» **What the task requires**
Only lines containing the word "MATRIX" belong in the answer; copy each one from the records.

Before and after images
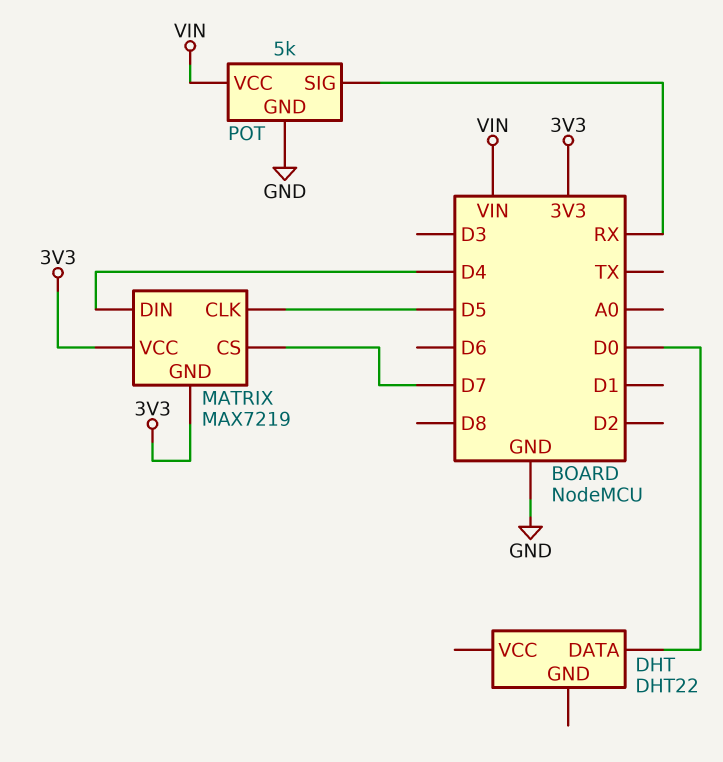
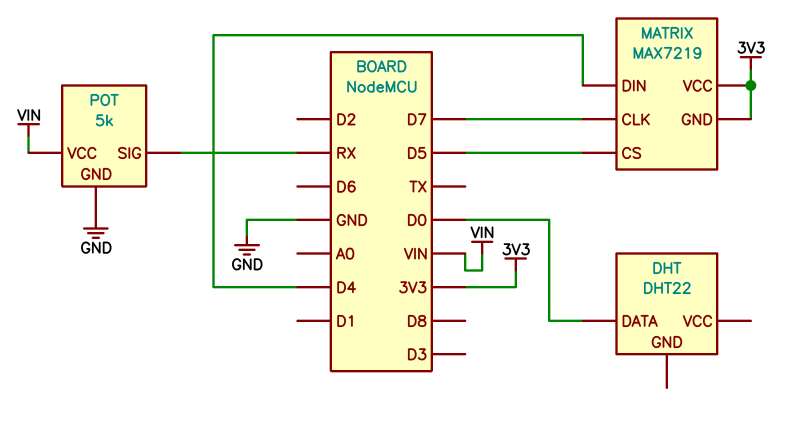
MATRIX pin CLK: D5 -> D7
MATRIX pin CS: D7 -> D5

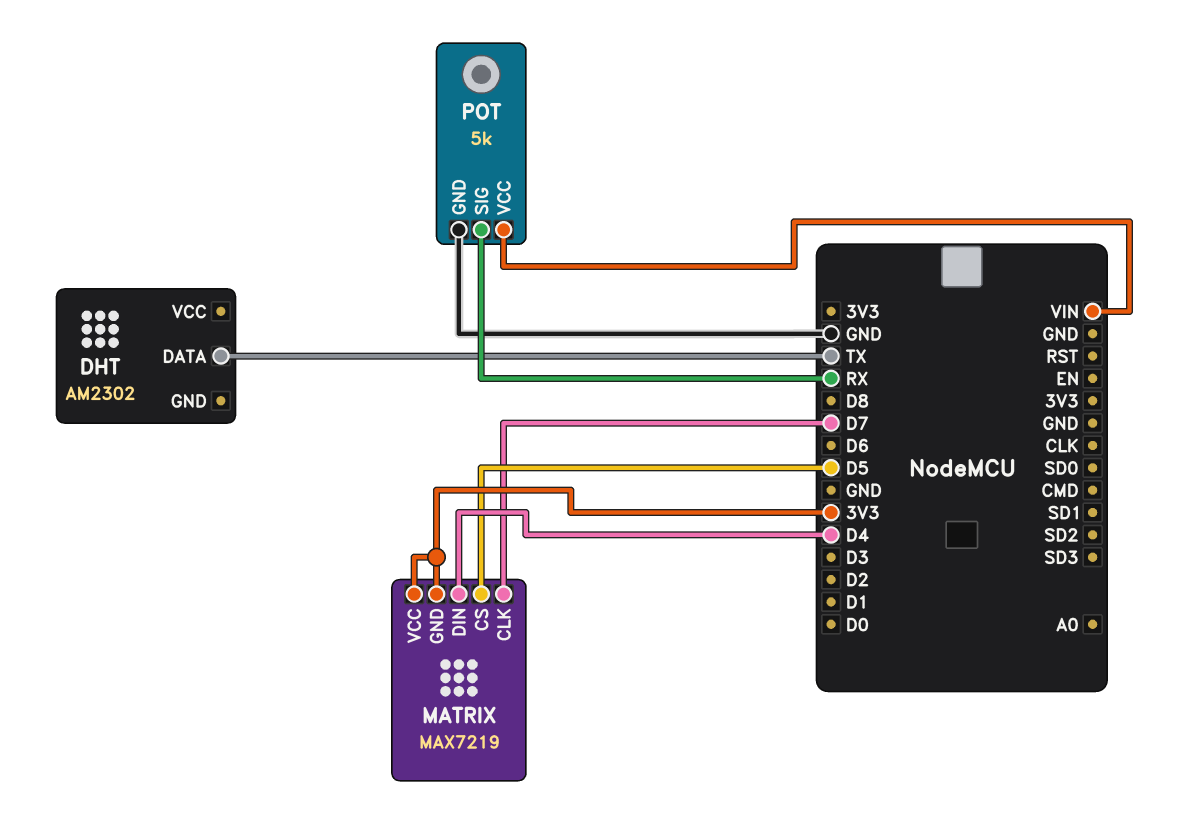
DHT: DHT22 -> AM2302
DHT pin DATA: D0 -> TX

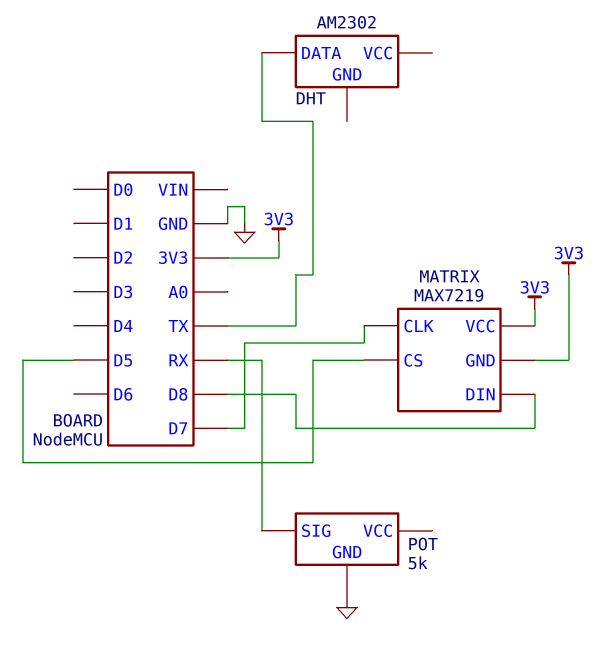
MATRIX pin DIN: D4 -> D8
POT pin VCC: VIN -> none

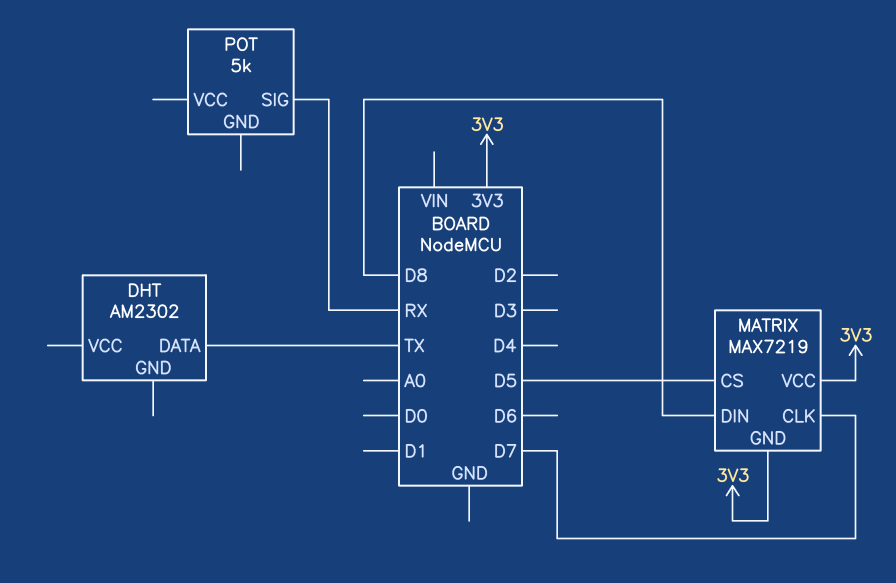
POT pin GND: GND -> none

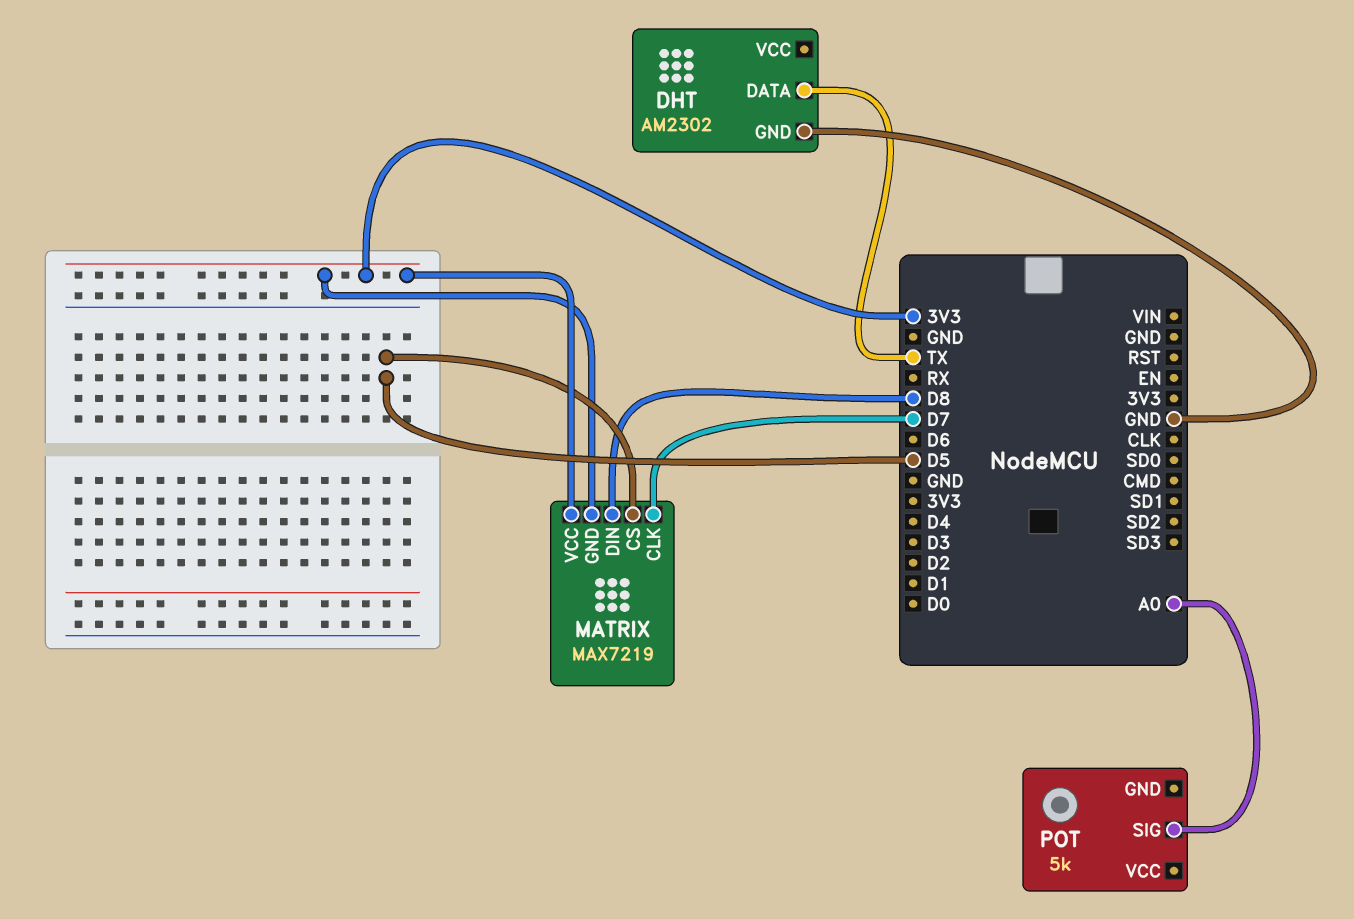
DHT pin GND: none -> GND
POT pin SIG: RX -> A0

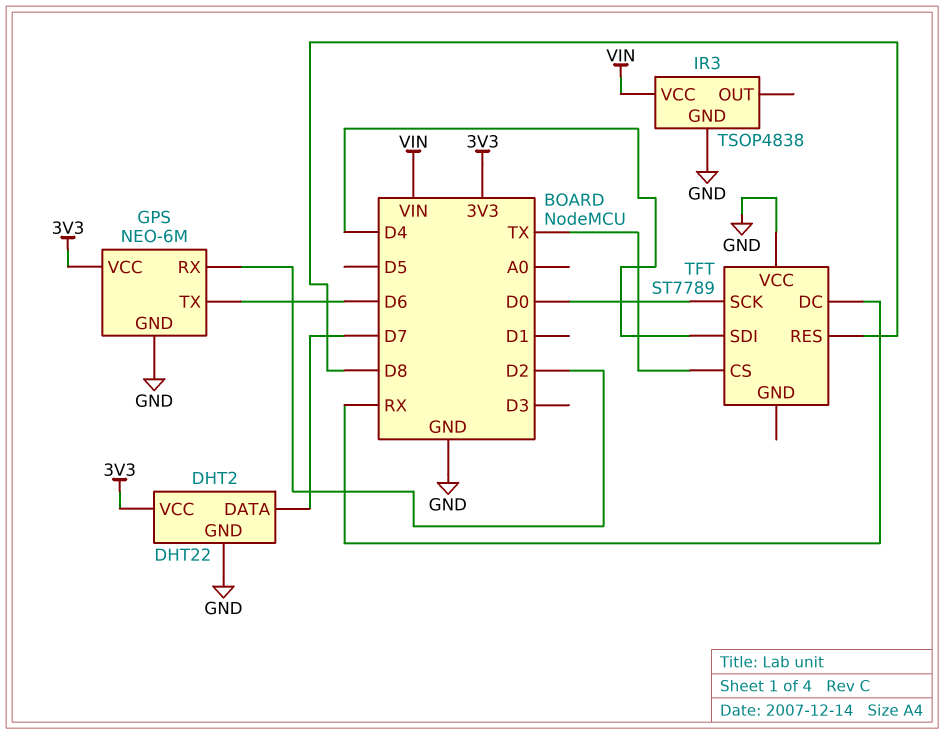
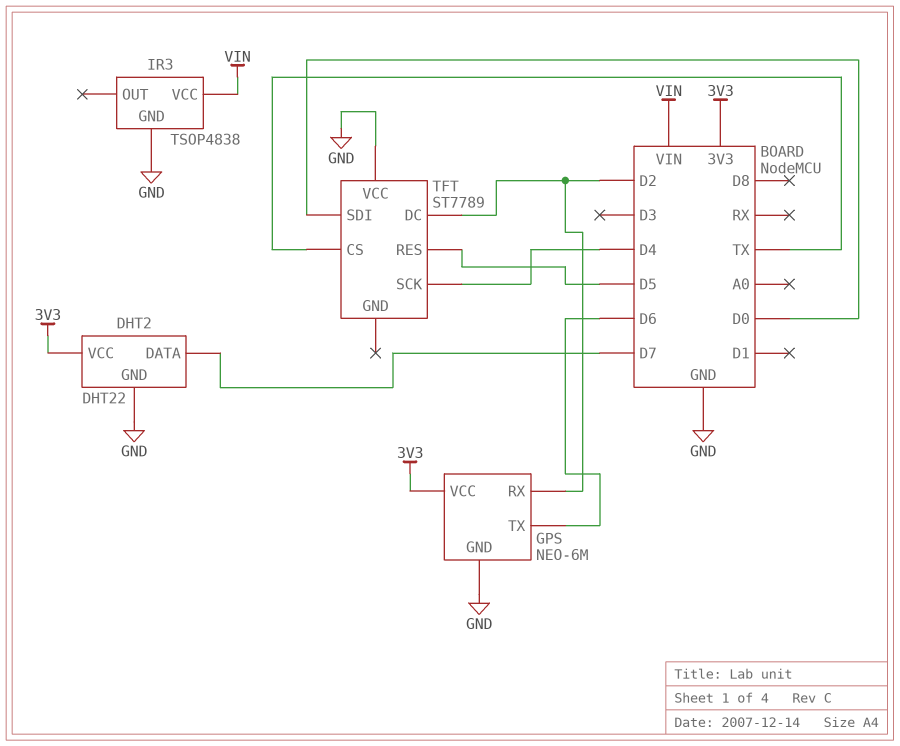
TFT pin DC: RX -> D2
TFT pin RES: D8 -> D5
TFT pin SCK: D0 -> D4
TFT pin SDI: D4 -> D0

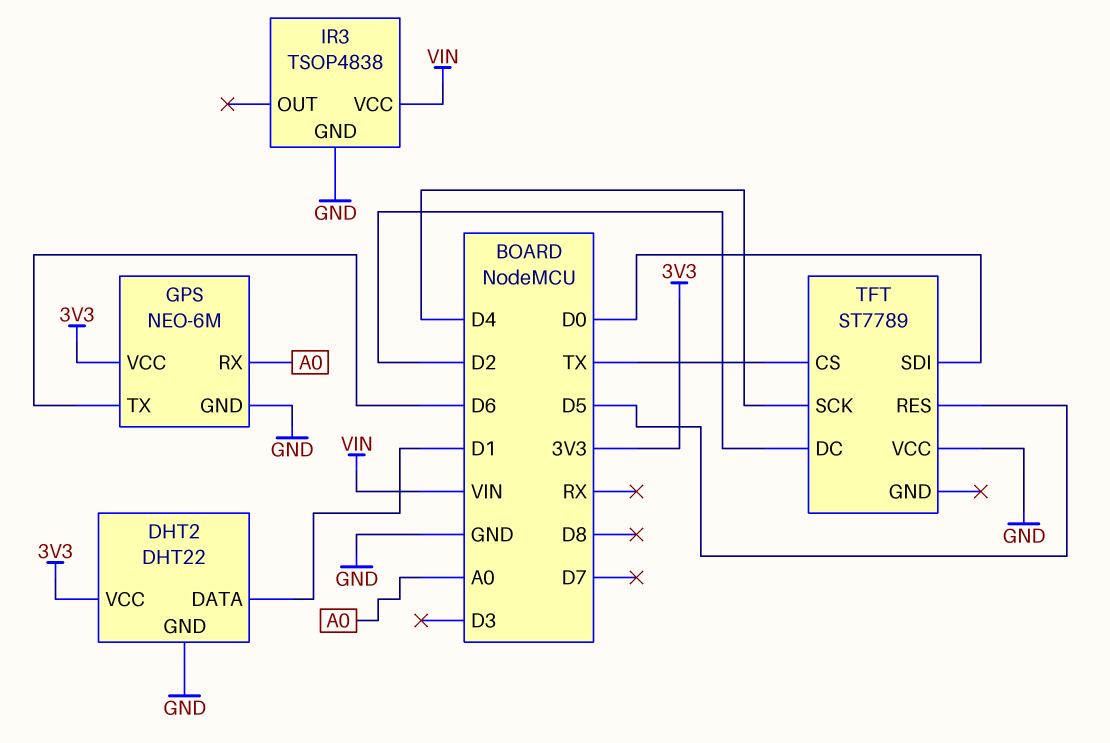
DHT2 pin DATA: D7 -> D1
GPS pin RX: D2 -> A0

» **Completed task**
MATRIX pin CLK: D5 -> D7
MATRIX pin CS: D7 -> D5
MATRIX pin DIN: D4 -> D8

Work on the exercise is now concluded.